[AIM OF THE TASK]: Rewrite the records as a numbered list, from the line containing "75 [544, 546]" up to and including the line containing "5–1 [397, 659]", with blank lines omitted.

[PROVIDED RECORDS]:

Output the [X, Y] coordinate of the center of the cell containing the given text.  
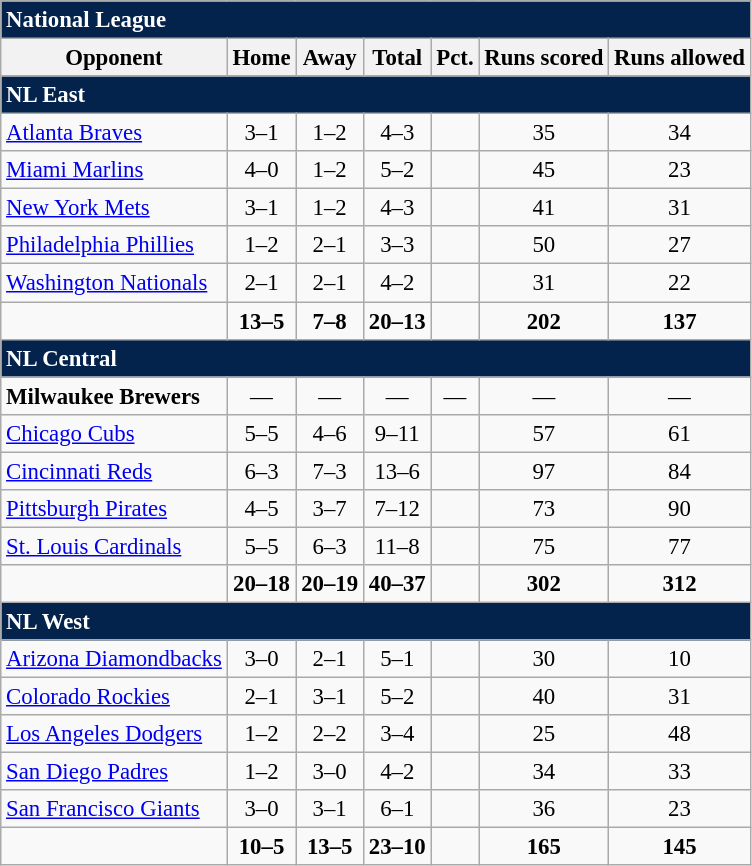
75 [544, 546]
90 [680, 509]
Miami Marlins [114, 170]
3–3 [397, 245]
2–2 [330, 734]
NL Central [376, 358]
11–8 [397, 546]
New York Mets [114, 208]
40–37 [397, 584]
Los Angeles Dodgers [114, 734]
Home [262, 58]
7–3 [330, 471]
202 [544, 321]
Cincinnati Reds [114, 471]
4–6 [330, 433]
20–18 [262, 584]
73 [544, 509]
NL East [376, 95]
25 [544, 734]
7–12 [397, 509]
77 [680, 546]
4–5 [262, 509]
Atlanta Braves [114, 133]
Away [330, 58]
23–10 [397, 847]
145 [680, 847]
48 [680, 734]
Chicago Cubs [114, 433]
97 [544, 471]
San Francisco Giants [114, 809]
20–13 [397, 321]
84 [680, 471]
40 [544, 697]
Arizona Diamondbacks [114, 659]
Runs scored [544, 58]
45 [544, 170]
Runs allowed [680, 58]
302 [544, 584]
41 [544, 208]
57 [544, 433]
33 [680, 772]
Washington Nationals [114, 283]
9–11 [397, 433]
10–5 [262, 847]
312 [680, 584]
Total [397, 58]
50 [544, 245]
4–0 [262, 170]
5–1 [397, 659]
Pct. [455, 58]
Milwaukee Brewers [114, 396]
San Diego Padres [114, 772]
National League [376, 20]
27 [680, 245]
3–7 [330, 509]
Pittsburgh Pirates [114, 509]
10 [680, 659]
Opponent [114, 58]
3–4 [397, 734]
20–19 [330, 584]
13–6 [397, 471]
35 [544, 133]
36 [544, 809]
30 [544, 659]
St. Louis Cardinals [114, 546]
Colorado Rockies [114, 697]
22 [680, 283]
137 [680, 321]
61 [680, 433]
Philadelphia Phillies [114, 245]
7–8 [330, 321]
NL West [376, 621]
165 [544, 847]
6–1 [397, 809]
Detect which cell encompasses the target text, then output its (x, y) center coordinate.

[THE OUTPUT]:
1. 75 [544, 546]
2. 90 [680, 509]
3. Miami Marlins [114, 170]
4. 3–3 [397, 245]
5. 2–2 [330, 734]
6. NL Central [376, 358]
7. 11–8 [397, 546]
8. New York Mets [114, 208]
9. 40–37 [397, 584]
10. Los Angeles Dodgers [114, 734]
11. Home [262, 58]
12. 7–3 [330, 471]
13. 202 [544, 321]
14. Cincinnati Reds [114, 471]
15. 4–6 [330, 433]
16. 20–18 [262, 584]
17. 73 [544, 509]
18. NL East [376, 95]
19. 25 [544, 734]
20. 7–12 [397, 509]
21. 77 [680, 546]
22. 4–5 [262, 509]
23. Atlanta Braves [114, 133]
24. Away [330, 58]
25. 23–10 [397, 847]
26. 145 [680, 847]
27. 48 [680, 734]
28. Chicago Cubs [114, 433]
29. 97 [544, 471]
30. San Francisco Giants [114, 809]
31. 20–13 [397, 321]
32. 84 [680, 471]
33. 40 [544, 697]
34. Arizona Diamondbacks [114, 659]
35. Runs scored [544, 58]
36. 45 [544, 170]
37. Runs allowed [680, 58]
38. 302 [544, 584]
39. 41 [544, 208]
40. 57 [544, 433]
41. 33 [680, 772]
42. Washington Nationals [114, 283]
43. 9–11 [397, 433]
44. 10–5 [262, 847]
45. 312 [680, 584]
46. Total [397, 58]
47. 50 [544, 245]
48. 4–0 [262, 170]
49. 5–1 [397, 659]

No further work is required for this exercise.